- Opening Delimiter -

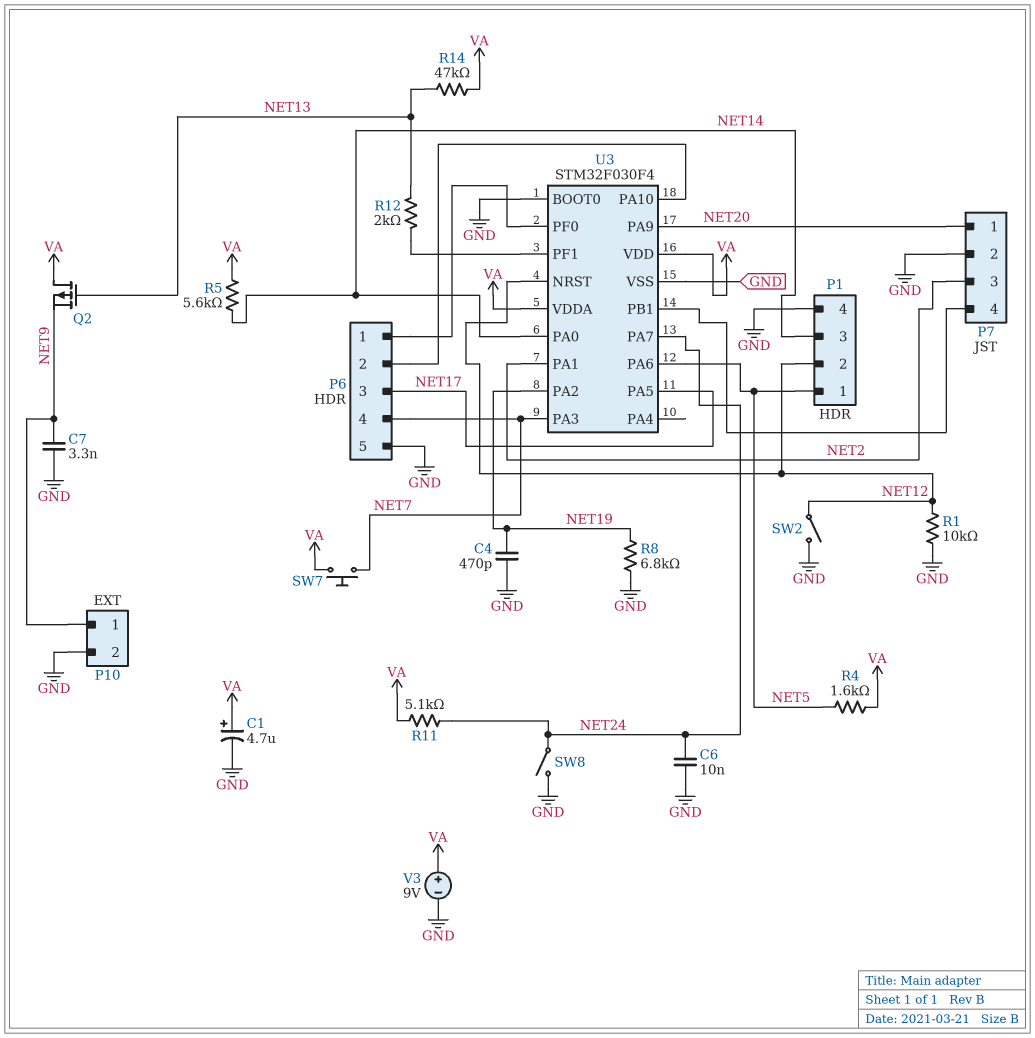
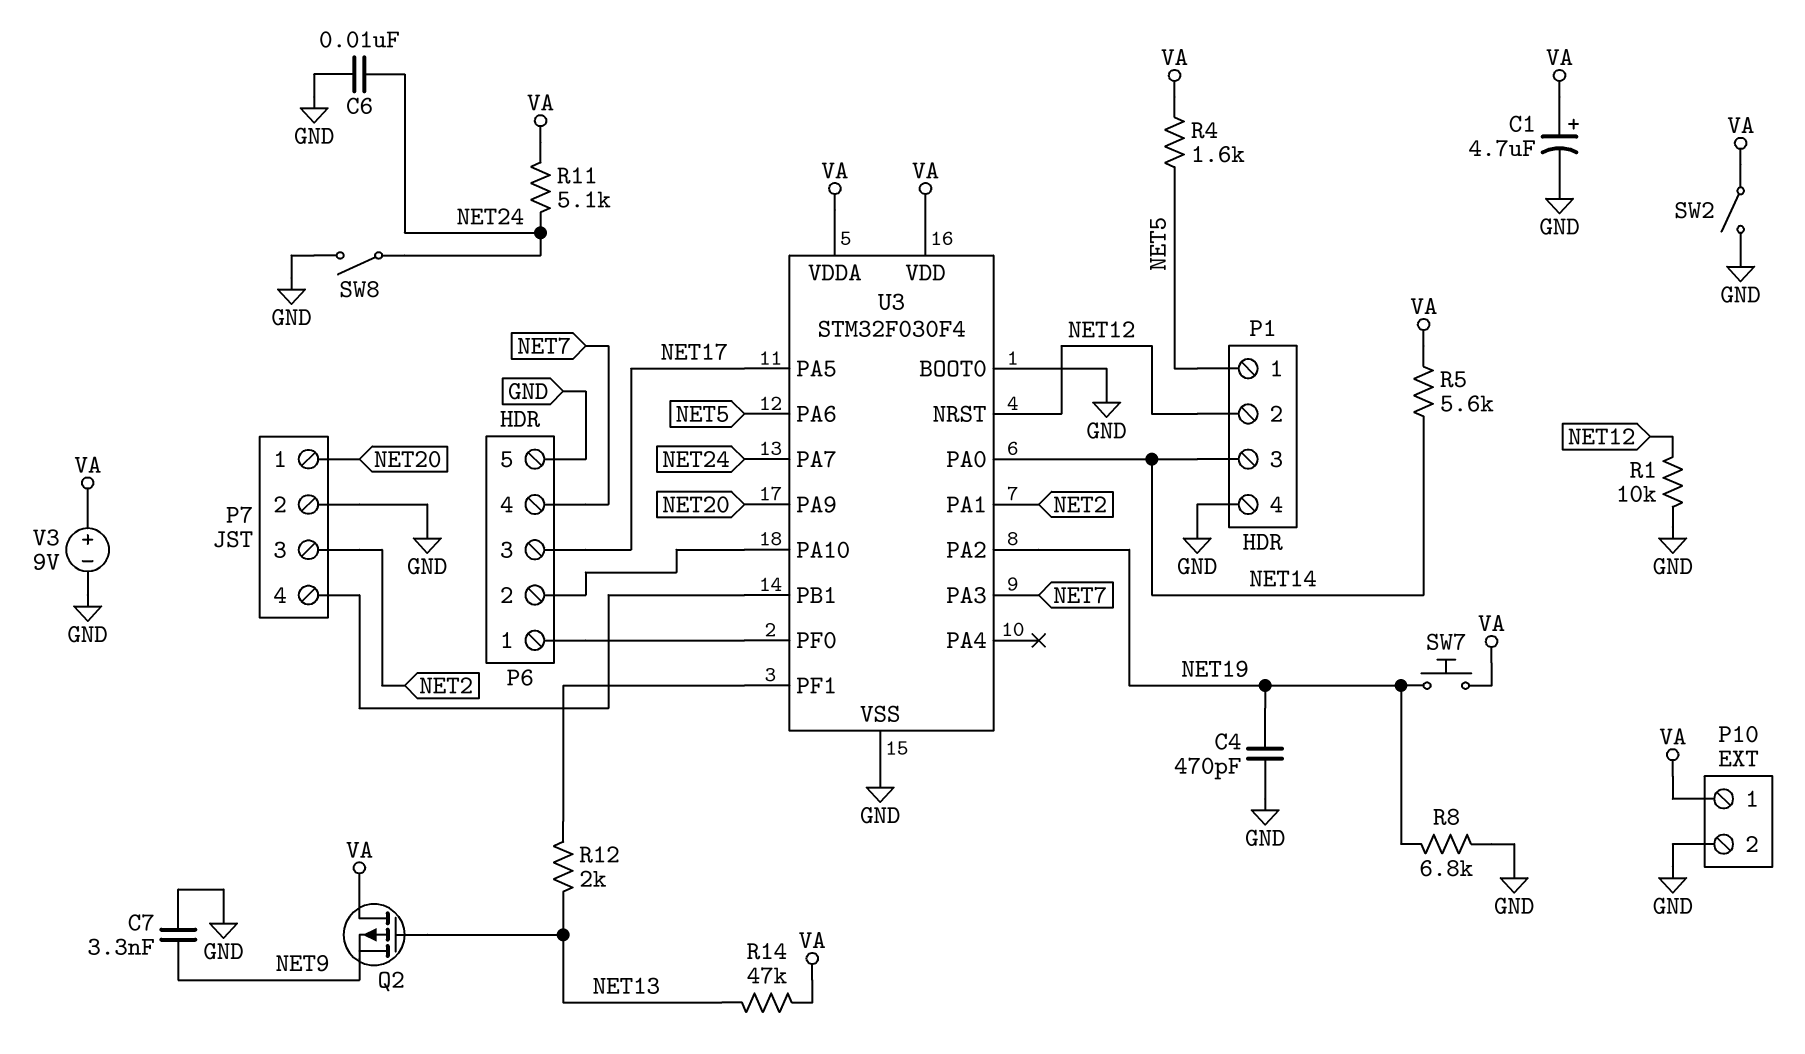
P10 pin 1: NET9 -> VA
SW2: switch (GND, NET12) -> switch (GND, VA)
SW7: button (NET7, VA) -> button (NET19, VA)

- Closing Delimiter -
- Opening Delimiter -

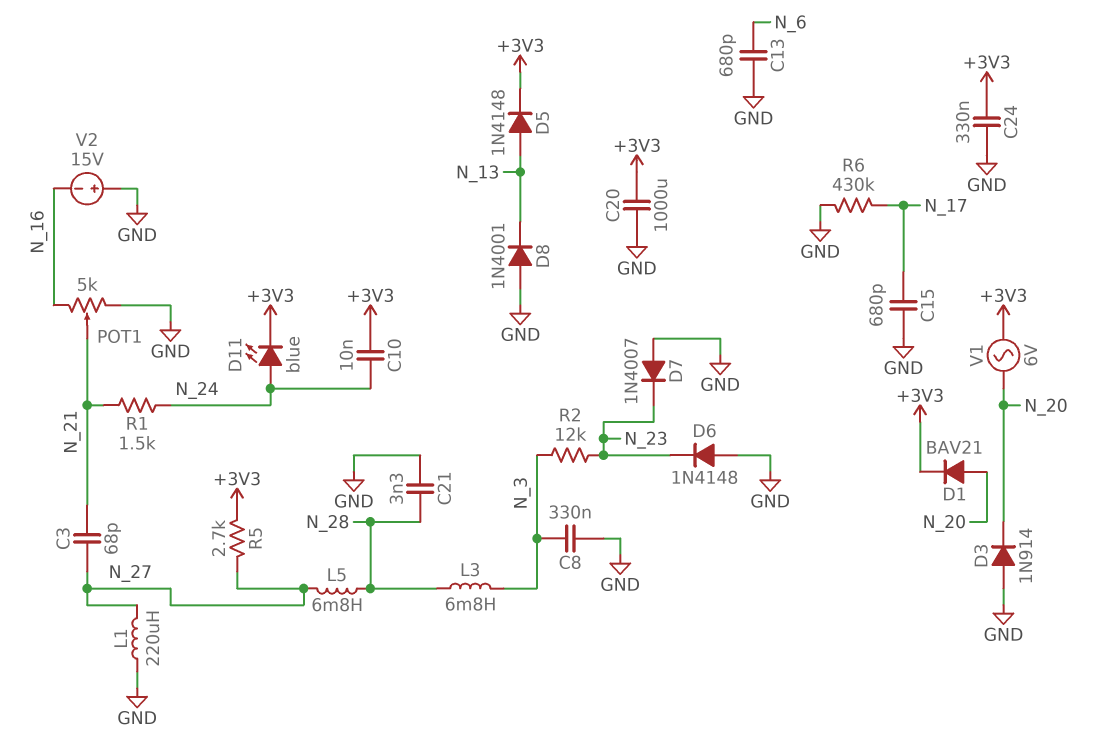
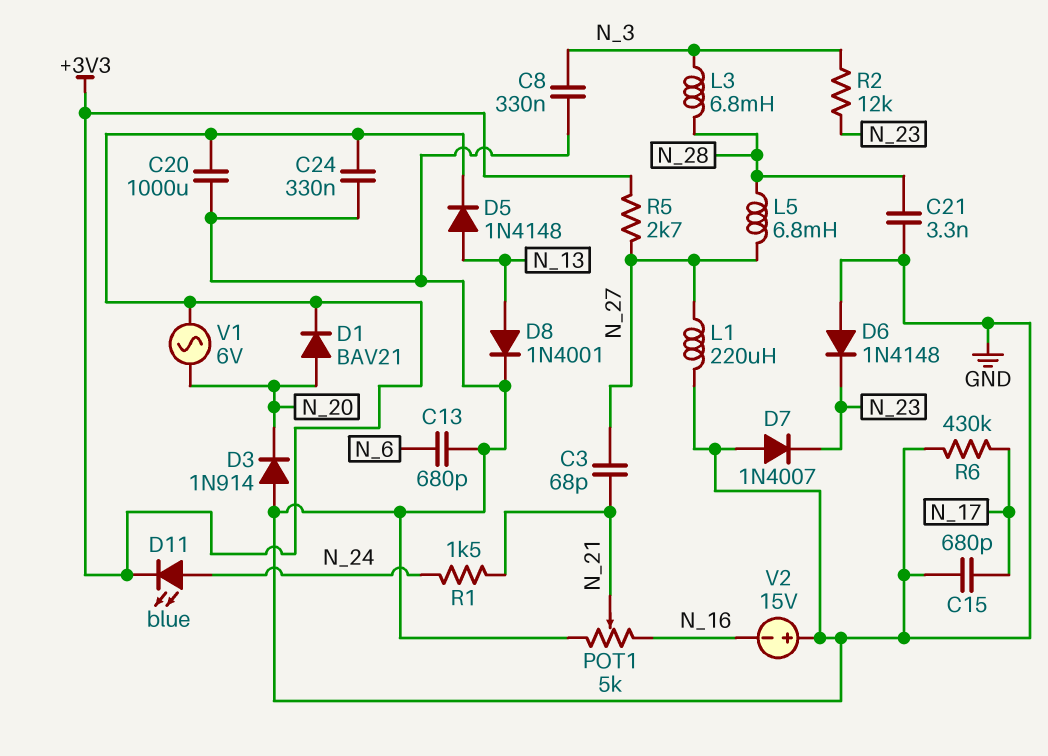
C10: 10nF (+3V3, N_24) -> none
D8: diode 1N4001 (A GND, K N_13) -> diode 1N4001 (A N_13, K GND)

- Closing Delimiter -

# [Work instruction]
What is needed is a verbatim copy of every line in the records above from the one containing "P10 pin 1: NET9 -> VA" down to the one containing "SW7: button (NET7, VA) -> button (NET19, VA)", both included, and nothing more.

# [Response to the task]
P10 pin 1: NET9 -> VA
SW2: switch (GND, NET12) -> switch (GND, VA)
SW7: button (NET7, VA) -> button (NET19, VA)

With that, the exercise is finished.